## EXERCISE DETAILS:
Look through the material below and copy every line containing the word "brown".

------

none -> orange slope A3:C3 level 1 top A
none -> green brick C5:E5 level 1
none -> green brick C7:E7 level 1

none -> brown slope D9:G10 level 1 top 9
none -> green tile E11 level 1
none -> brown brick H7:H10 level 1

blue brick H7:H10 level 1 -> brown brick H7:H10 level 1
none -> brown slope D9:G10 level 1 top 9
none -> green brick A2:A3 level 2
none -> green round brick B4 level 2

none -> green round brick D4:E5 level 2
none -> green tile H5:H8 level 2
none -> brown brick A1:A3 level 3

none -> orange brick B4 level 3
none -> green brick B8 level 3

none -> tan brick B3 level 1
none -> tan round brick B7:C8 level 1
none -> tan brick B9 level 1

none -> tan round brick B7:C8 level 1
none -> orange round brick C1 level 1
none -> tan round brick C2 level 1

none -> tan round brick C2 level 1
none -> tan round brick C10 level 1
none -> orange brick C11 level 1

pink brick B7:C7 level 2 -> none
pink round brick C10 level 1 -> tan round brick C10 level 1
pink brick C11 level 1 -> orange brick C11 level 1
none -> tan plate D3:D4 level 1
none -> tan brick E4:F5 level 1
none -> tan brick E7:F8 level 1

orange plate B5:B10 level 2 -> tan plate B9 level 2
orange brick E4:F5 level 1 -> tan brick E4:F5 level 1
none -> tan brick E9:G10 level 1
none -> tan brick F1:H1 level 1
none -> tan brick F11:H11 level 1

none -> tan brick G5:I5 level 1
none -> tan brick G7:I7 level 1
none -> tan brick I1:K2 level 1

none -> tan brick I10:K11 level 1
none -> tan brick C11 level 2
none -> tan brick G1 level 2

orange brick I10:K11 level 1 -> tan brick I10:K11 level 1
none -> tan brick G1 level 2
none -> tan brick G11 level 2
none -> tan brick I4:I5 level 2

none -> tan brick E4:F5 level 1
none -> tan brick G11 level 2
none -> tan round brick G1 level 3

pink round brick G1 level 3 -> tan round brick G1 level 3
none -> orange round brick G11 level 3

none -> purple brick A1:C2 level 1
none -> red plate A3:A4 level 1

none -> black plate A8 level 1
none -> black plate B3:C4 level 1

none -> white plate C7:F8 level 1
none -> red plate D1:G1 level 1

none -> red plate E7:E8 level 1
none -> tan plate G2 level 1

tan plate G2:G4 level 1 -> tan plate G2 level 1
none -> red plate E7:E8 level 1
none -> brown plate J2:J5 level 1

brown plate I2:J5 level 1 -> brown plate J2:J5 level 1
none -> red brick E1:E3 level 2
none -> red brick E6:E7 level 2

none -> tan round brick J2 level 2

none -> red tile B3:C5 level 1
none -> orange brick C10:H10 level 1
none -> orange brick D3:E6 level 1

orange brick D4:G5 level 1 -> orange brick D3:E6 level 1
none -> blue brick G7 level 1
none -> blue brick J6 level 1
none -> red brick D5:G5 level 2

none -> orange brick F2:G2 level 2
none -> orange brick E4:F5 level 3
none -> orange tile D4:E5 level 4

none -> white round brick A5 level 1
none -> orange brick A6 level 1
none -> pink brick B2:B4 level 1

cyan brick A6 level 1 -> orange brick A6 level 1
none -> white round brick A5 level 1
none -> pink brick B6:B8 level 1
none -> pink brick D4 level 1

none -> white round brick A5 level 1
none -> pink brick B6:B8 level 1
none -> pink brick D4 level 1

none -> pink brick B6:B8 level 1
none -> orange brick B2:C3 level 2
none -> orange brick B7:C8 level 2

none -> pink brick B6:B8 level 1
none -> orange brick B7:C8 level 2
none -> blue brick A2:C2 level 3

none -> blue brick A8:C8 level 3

------

## RESULT:
none -> brown slope D9:G10 level 1 top 9
none -> brown brick H7:H10 level 1
blue brick H7:H10 level 1 -> brown brick H7:H10 level 1
none -> brown slope D9:G10 level 1 top 9
none -> brown brick A1:A3 level 3
none -> brown plate J2:J5 level 1
brown plate I2:J5 level 1 -> brown plate J2:J5 level 1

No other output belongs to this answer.